_ASSIGNMENT:_ Would you quote every entry exactly, dropping only the pictures?

(Scene image comparisons)
- - - - - - -

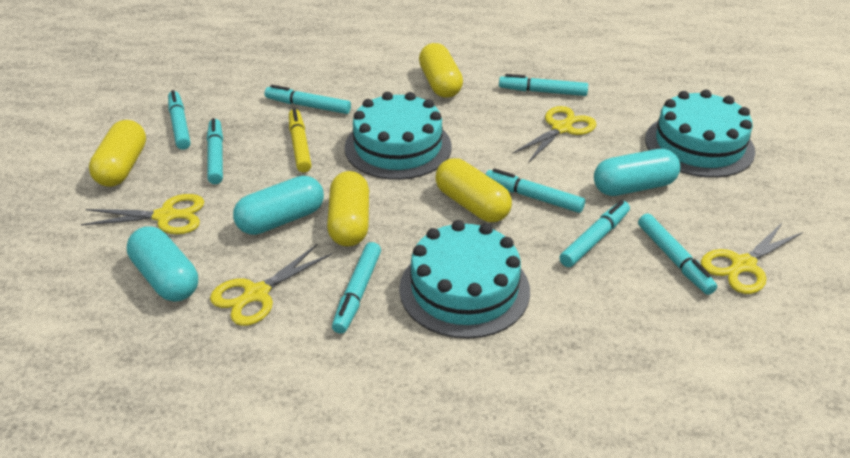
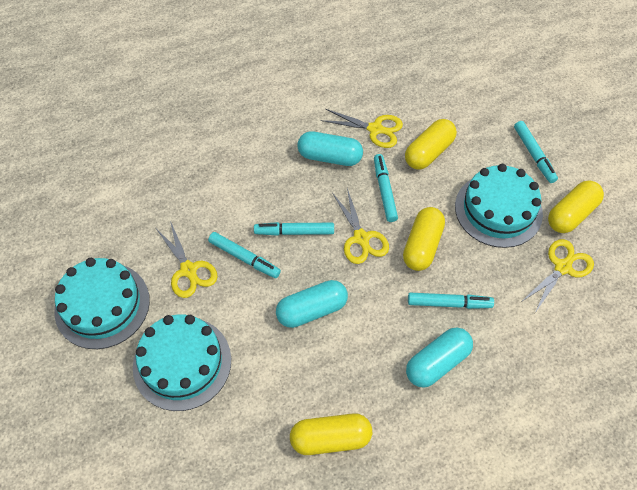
turquoise marker: 8 -> 5
yellow marker: 1 -> 0

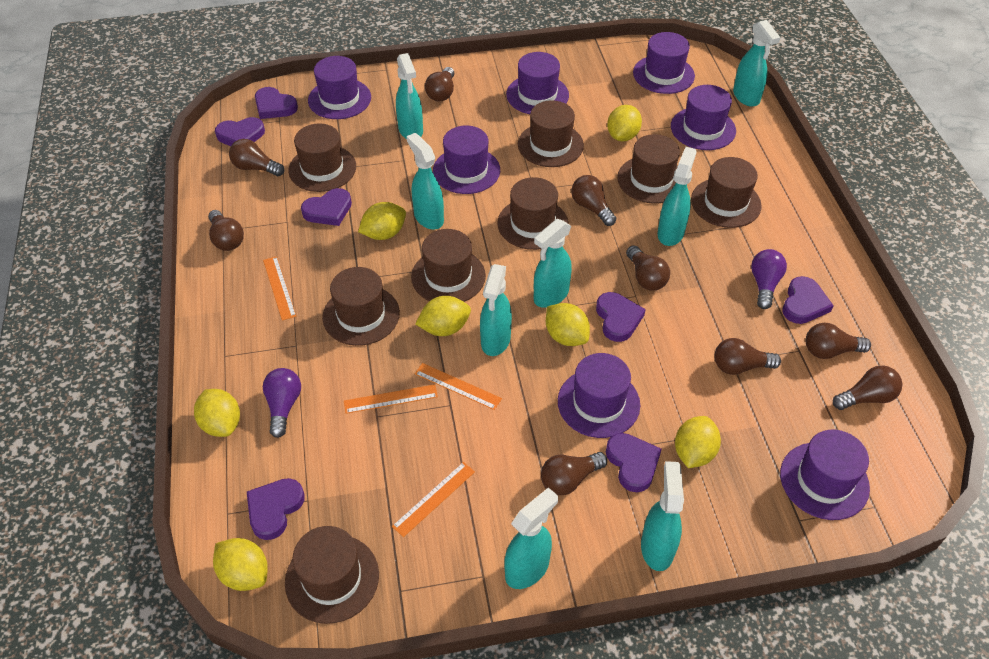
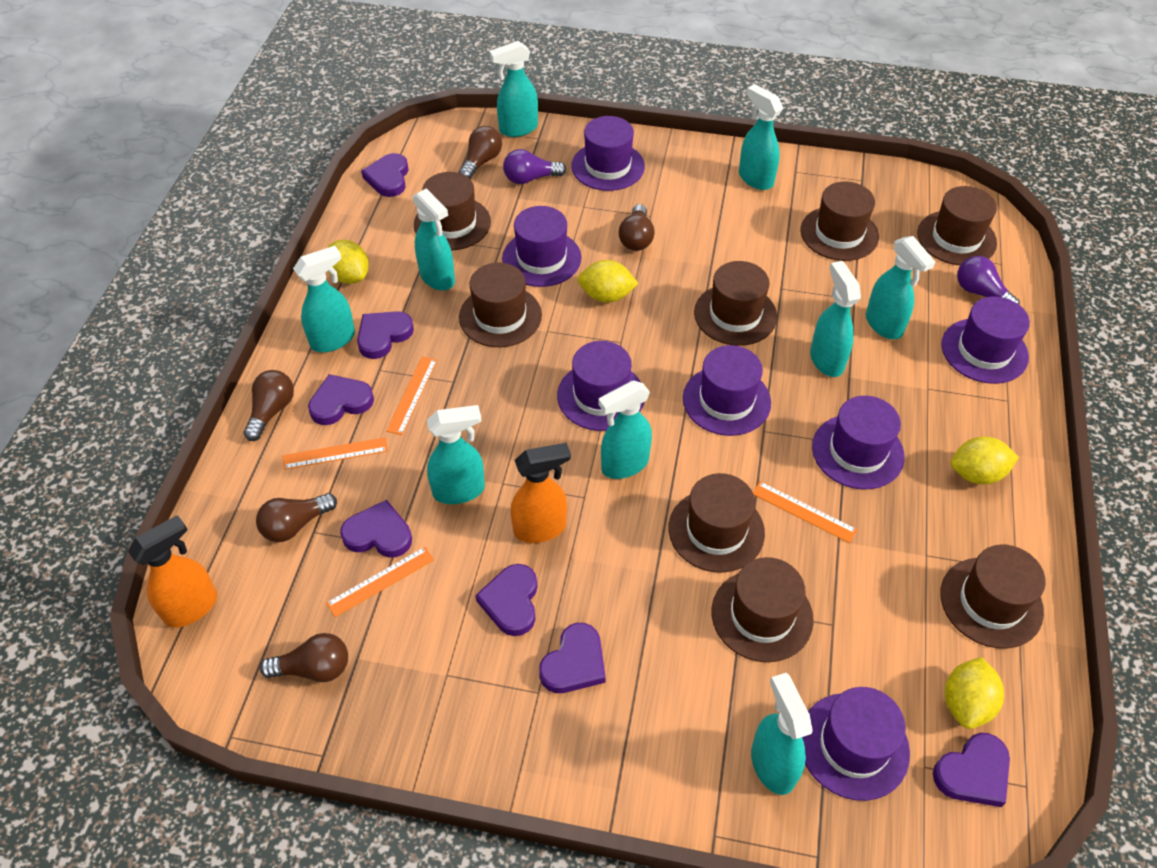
brown light bulb: 9 -> 5
orange spray bottle: 0 -> 2
turquoise spray bottle: 8 -> 9
yellow lemon: 7 -> 4

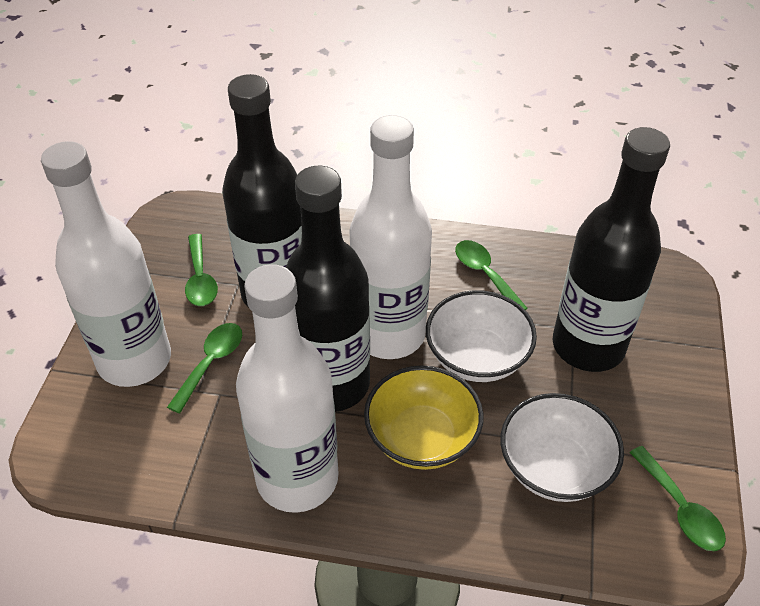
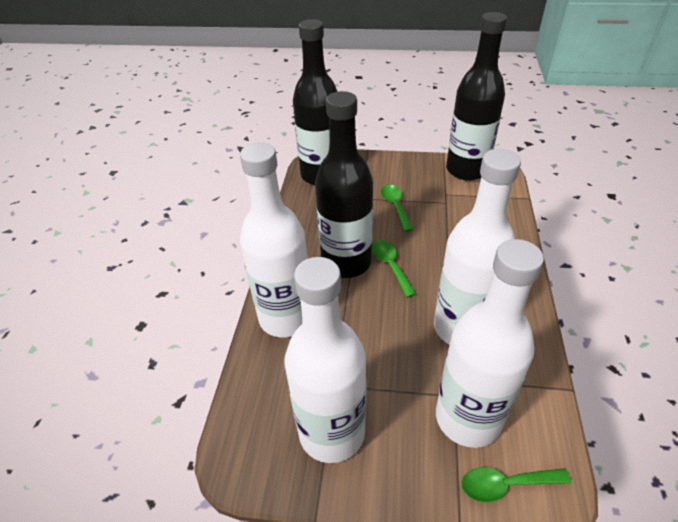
green spoon: 4 -> 3
white bottle: 3 -> 4
white bowl: 2 -> 0
yellow bowl: 1 -> 0

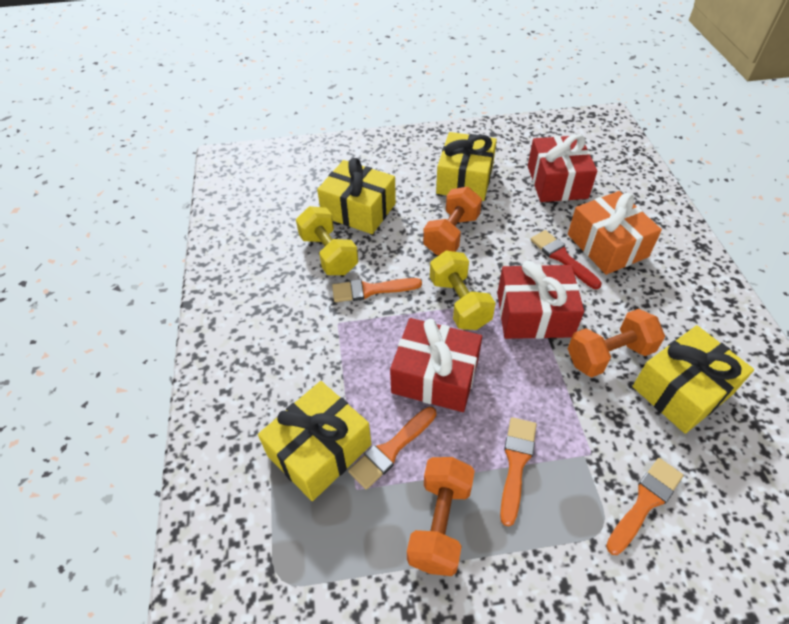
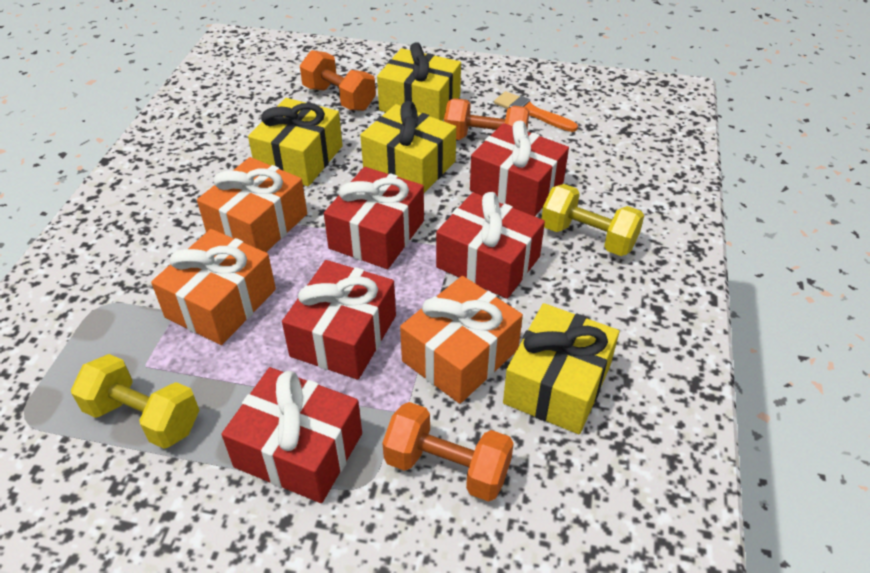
orange brush: 4 -> 1
orange gift: 1 -> 3
red brush: 1 -> 0
red gift: 3 -> 5

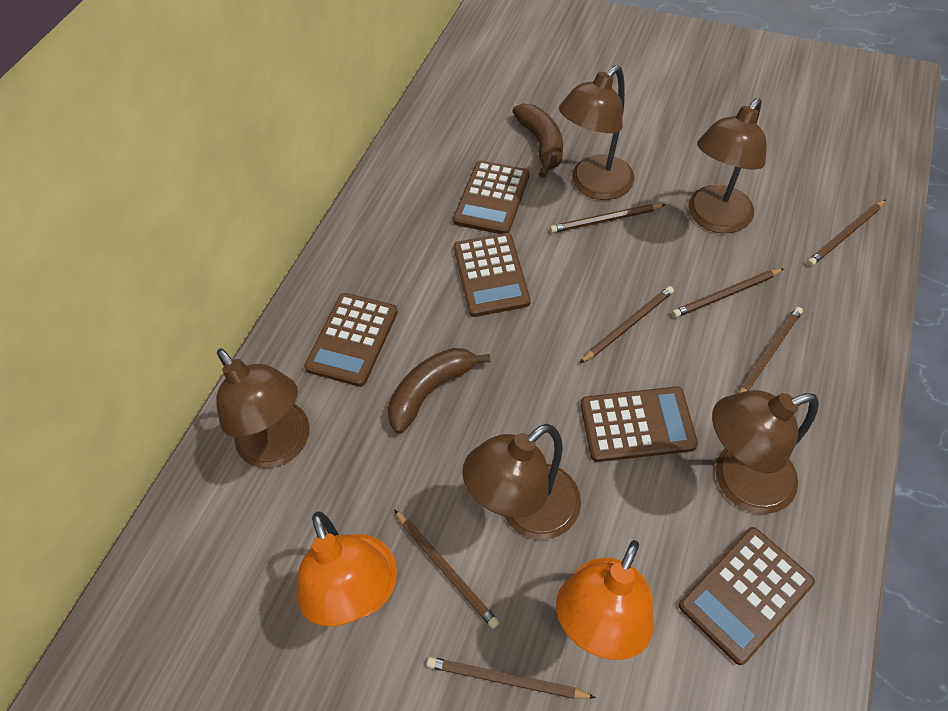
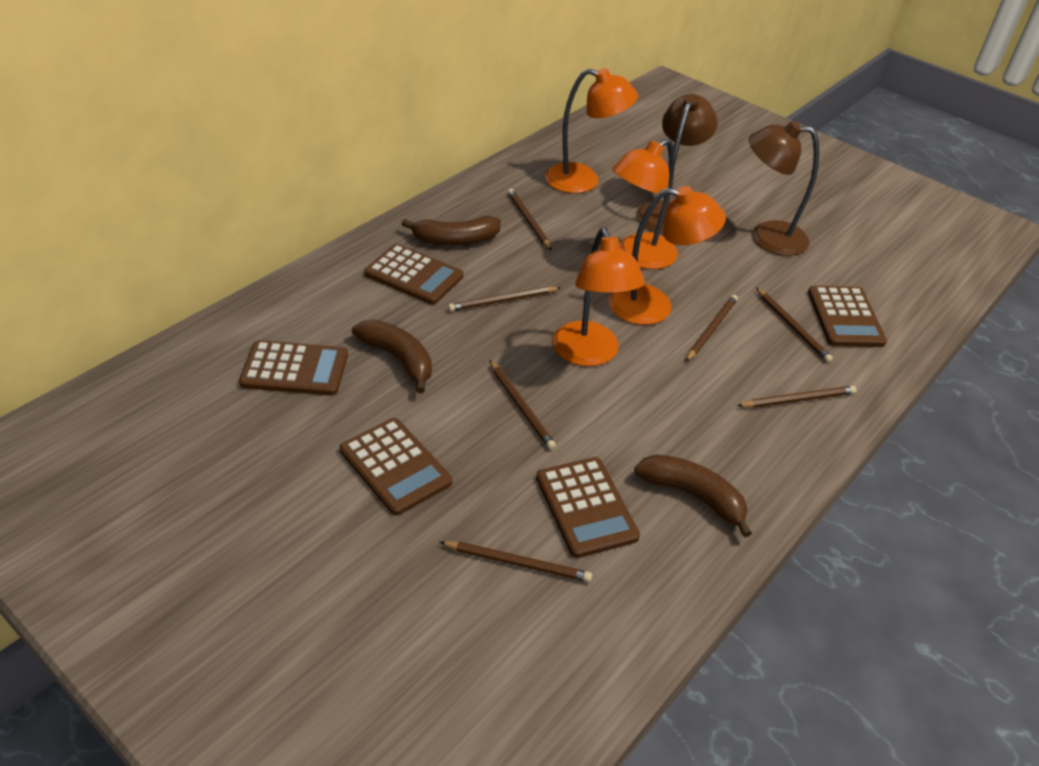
brown banana: 2 -> 3
brown lamp: 5 -> 2
orange lamp: 2 -> 4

- - - - - - -

_EXERCISE RESULT:_
turquoise marker: 8 -> 5
yellow marker: 1 -> 0

brown light bulb: 9 -> 5
orange spray bottle: 0 -> 2
turquoise spray bottle: 8 -> 9
yellow lemon: 7 -> 4

green spoon: 4 -> 3
white bottle: 3 -> 4
white bowl: 2 -> 0
yellow bowl: 1 -> 0

orange brush: 4 -> 1
orange gift: 1 -> 3
red brush: 1 -> 0
red gift: 3 -> 5

brown banana: 2 -> 3
brown lamp: 5 -> 2
orange lamp: 2 -> 4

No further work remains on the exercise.